Data records:
#####

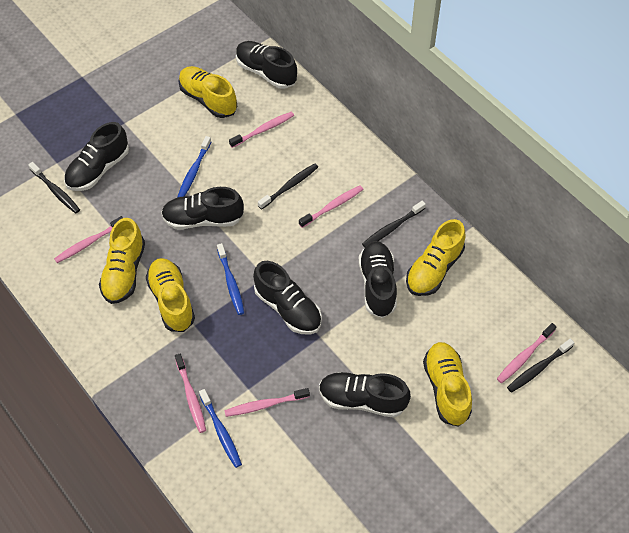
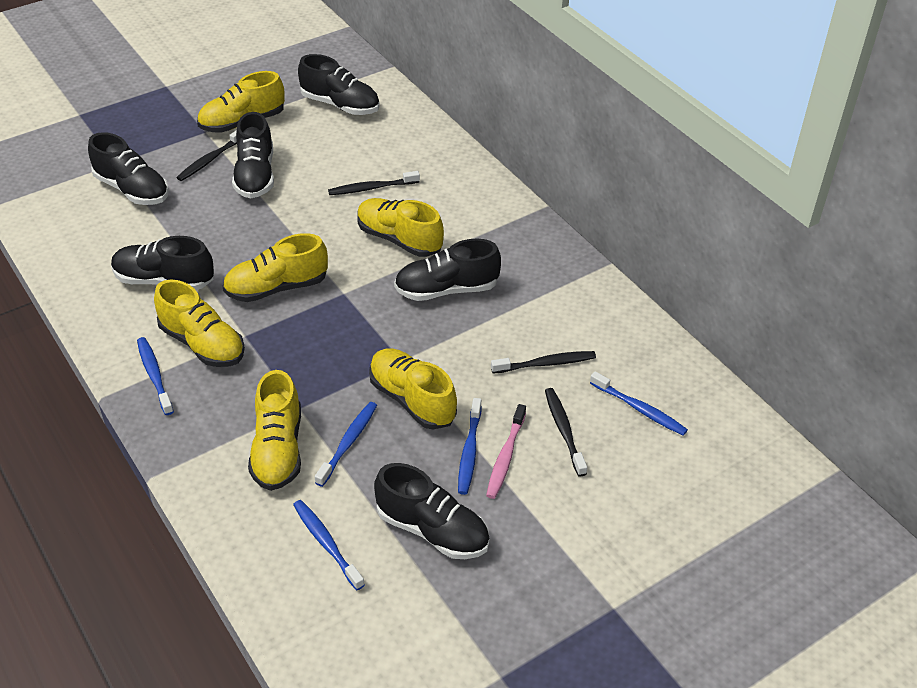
blue toothbrush: [177,136,211,197] [199,389,242,468] [217,243,244,315] = 3 -> [137,337,174,415] [293,500,365,590] [315,402,377,487] [458,398,482,495] [590,371,688,436] = 5
pink toothbrush: [54,216,123,263] [175,354,206,433] [224,388,310,417] [229,112,294,148] [299,185,363,228] [497,323,556,383] = 6 -> [486,404,526,499] = 1
yellow shoe: [99,218,145,304] [146,258,195,332] [178,66,237,118] [406,219,466,296] [423,342,472,427] = 5 -> [154,279,245,367] [197,71,285,133] [222,233,328,302] [248,370,301,491] [357,198,444,257] [369,348,457,429] = 6

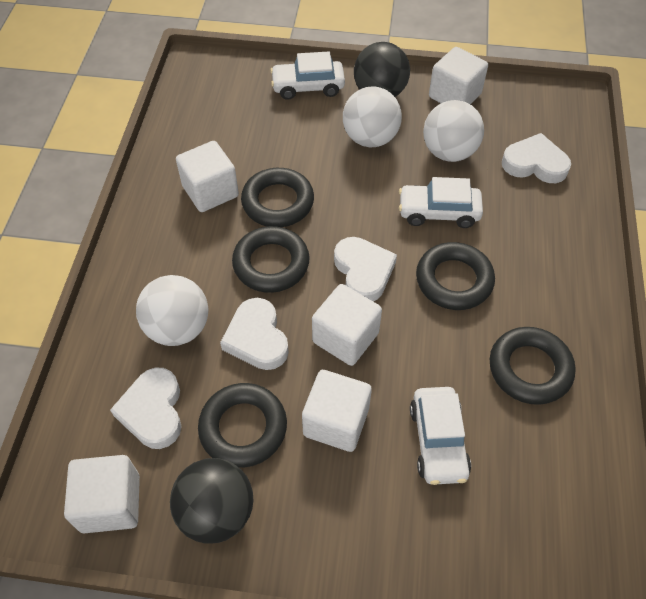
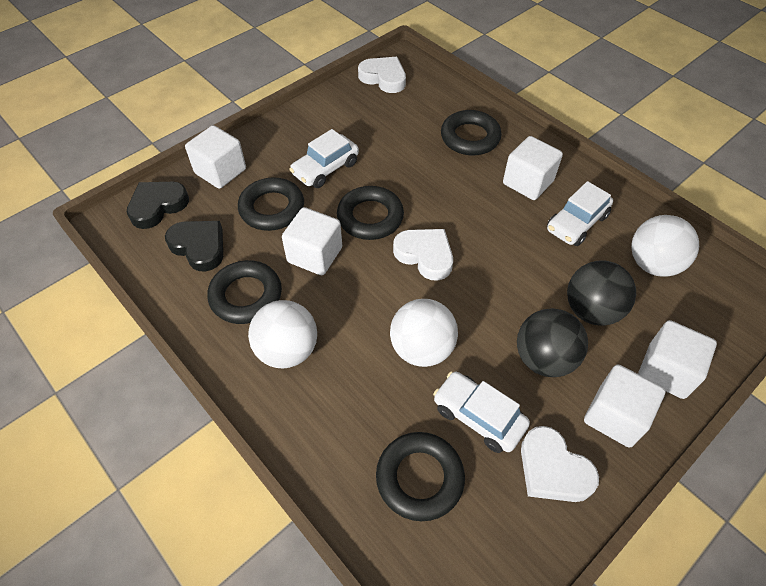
black heart: none = 0 -> [126,182,189,229] [165,221,223,272] = 2
white heart: [110,367,182,449] [220,298,289,370] [334,237,397,302] [502,133,571,183] = 4 -> [358,57,406,93] [393,229,453,281] [521,426,599,502] = 3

#####

▶ [ASSIGNMENT] The copy you return must match the records above exactly, minus any images.

▶ [OUTPUT OF THE TASK]
blue toothbrush: [177,136,211,197] [199,389,242,468] [217,243,244,315] = 3 -> [137,337,174,415] [293,500,365,590] [315,402,377,487] [458,398,482,495] [590,371,688,436] = 5
pink toothbrush: [54,216,123,263] [175,354,206,433] [224,388,310,417] [229,112,294,148] [299,185,363,228] [497,323,556,383] = 6 -> [486,404,526,499] = 1
yellow shoe: [99,218,145,304] [146,258,195,332] [178,66,237,118] [406,219,466,296] [423,342,472,427] = 5 -> [154,279,245,367] [197,71,285,133] [222,233,328,302] [248,370,301,491] [357,198,444,257] [369,348,457,429] = 6

black heart: none = 0 -> [126,182,189,229] [165,221,223,272] = 2
white heart: [110,367,182,449] [220,298,289,370] [334,237,397,302] [502,133,571,183] = 4 -> [358,57,406,93] [393,229,453,281] [521,426,599,502] = 3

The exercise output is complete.